Lay out every line of the data below as a Markdown table with two columns, Row and Line, numbering the rows in order and skipping any blank lines.

Stored entries
---*---

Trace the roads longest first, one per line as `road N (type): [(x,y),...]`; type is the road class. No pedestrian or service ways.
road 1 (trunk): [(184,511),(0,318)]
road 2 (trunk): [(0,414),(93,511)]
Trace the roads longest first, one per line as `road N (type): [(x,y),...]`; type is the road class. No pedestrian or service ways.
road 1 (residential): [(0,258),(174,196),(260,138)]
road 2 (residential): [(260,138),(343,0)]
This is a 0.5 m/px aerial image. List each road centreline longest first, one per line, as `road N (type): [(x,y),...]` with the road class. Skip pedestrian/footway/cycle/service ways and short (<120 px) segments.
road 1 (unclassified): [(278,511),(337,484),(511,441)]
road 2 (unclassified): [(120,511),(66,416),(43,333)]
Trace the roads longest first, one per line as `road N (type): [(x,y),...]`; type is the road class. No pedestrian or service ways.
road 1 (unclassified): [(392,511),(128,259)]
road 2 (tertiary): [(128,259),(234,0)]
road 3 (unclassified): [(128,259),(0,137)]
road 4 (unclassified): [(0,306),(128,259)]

---*---

● **RESPONSE TO THIS EXERCISE**:
| Row | Line |
|---|---|
| 1 | Trace the roads longest first, one per line as `road N (type): [(x,y),...]`; type is the road class. No pedestrian or service ways. |
| 2 | road 1 (trunk): [(184,511),(0,318)] |
| 3 | road 2 (trunk): [(0,414),(93,511)] |
| 4 | Trace the roads longest first, one per line as `road N (type): [(x,y),...]`; type is the road class. No pedestrian or service ways. |
| 5 | road 1 (residential): [(0,258),(174,196),(260,138)] |
| 6 | road 2 (residential): [(260,138),(343,0)] |
| 7 | This is a 0.5 m/px aerial image. List each road centreline longest first, one per line, as `road N (type): [(x,y),...]` with the road class. Skip pedestrian/footway/cycle/service ways and short (<120 px) segments. |
| 8 | road 1 (unclassified): [(278,511),(337,484),(511,441)] |
| 9 | road 2 (unclassified): [(120,511),(66,416),(43,333)] |
| 10 | Trace the roads longest first, one per line as `road N (type): [(x,y),...]`; type is the road class. No pedestrian or service ways. |
| 11 | road 1 (unclassified): [(392,511),(128,259)] |
| 12 | road 2 (tertiary): [(128,259),(234,0)] |
| 13 | road 3 (unclassified): [(128,259),(0,137)] |
| 14 | road 4 (unclassified): [(0,306),(128,259)] |